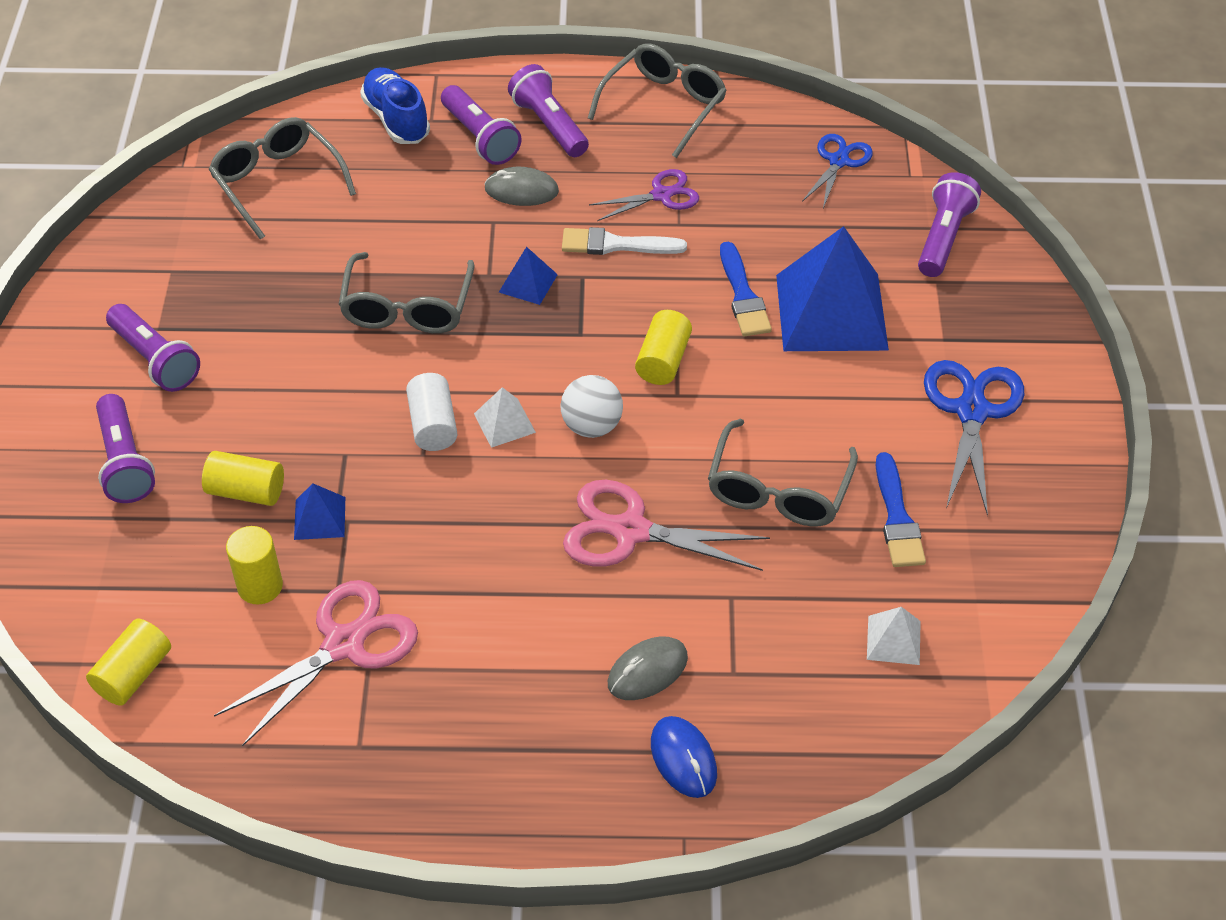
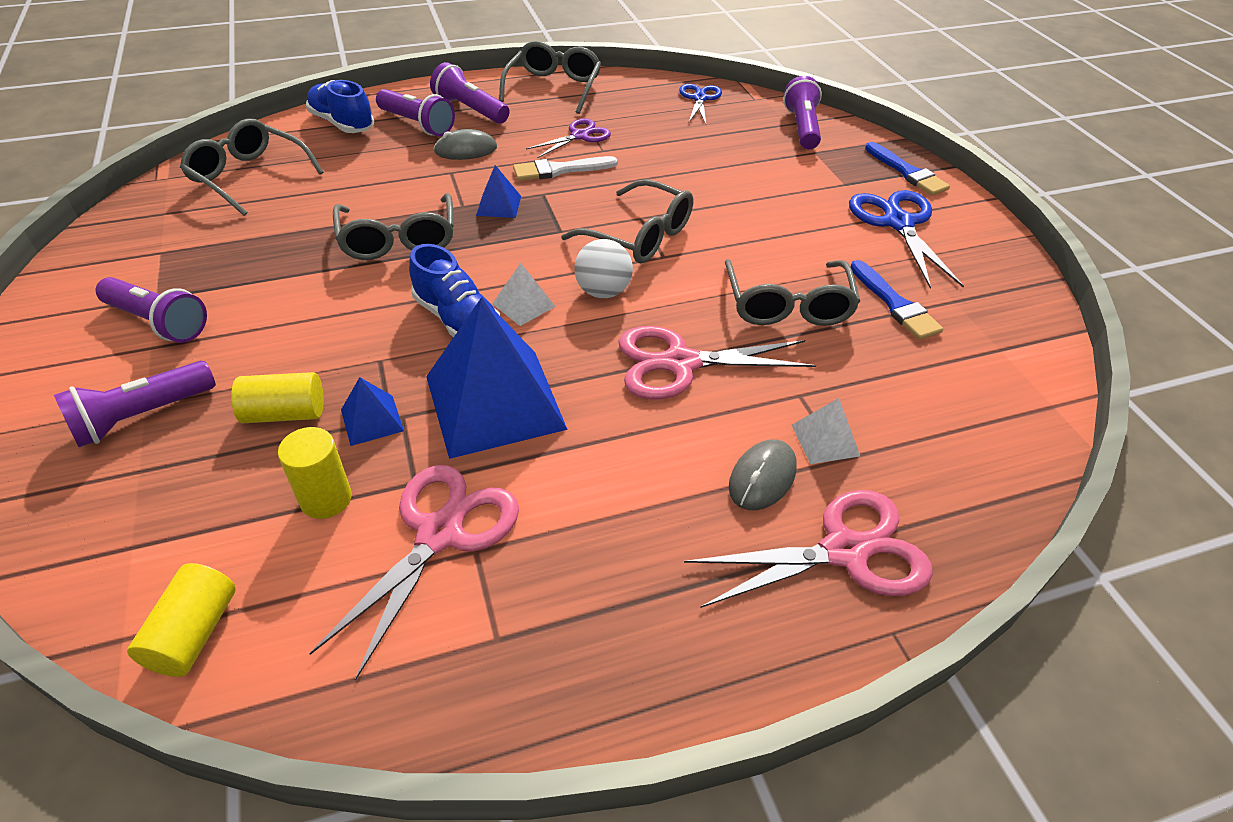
camera: 20 degrees left, 5 degrees down
(125, 462) = (141, 416): purple flashlight -> purple flashlight turned 90 degrees clockwise
(433, 425) = (457, 320): white cylinder -> blue shoe
(663, 360) = (639, 236): yellow cylinder -> grey glasses
(683, 758) = (844, 551): blue mouse -> pink scissors
(743, 296) = (678, 184): blue brush -> blue brush (907, 172)
(831, 312) = (751, 182): blue pyramid -> blue pyramid (494, 402)
(893, 640) = (958, 395): white pyramid -> white pyramid (825, 440)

TASK ITEM:
All of the material above must be given again verbatim, except for the pictures.

ANSWER SPACE:
camera: 20 degrees left, 5 degrees down
(125, 462) = (141, 416): purple flashlight -> purple flashlight turned 90 degrees clockwise
(433, 425) = (457, 320): white cylinder -> blue shoe
(663, 360) = (639, 236): yellow cylinder -> grey glasses
(683, 758) = (844, 551): blue mouse -> pink scissors
(743, 296) = (678, 184): blue brush -> blue brush (907, 172)
(831, 312) = (751, 182): blue pyramid -> blue pyramid (494, 402)
(893, 640) = (958, 395): white pyramid -> white pyramid (825, 440)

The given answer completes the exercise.